Work out the count of lines in the material where the string "blanco" shows up, and reply with it alone.

● **MATERIAL PROVIDED**
□ □ □ □

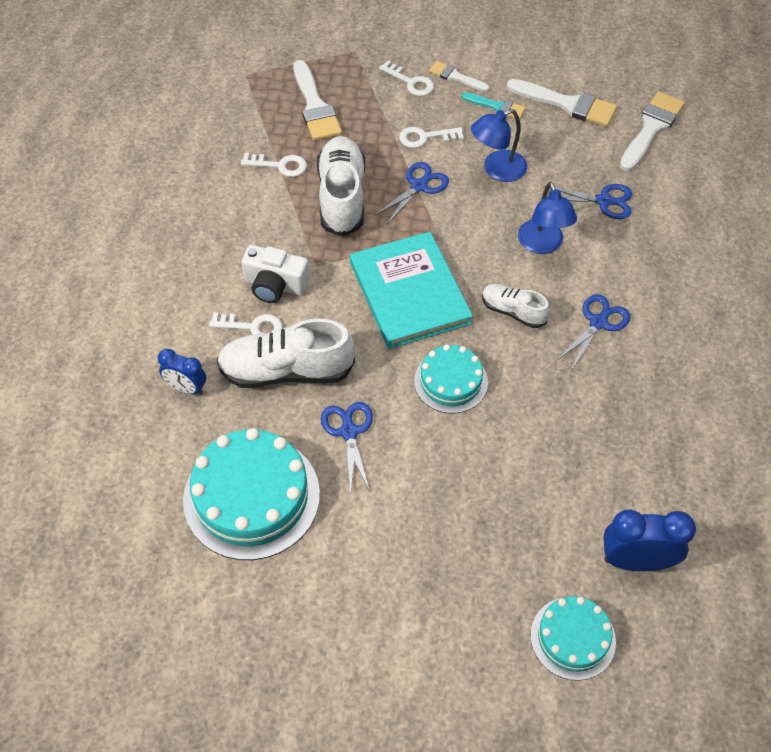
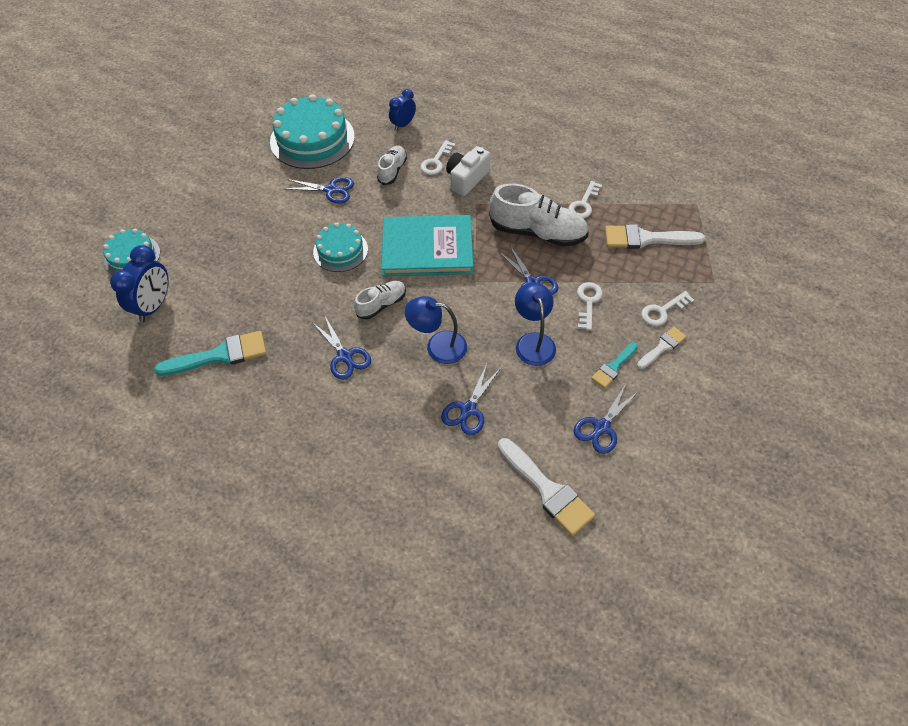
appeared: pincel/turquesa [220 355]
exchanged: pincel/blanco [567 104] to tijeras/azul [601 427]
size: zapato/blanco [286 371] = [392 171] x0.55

□ □ □ □

● **THE COMPLETED TASK**
2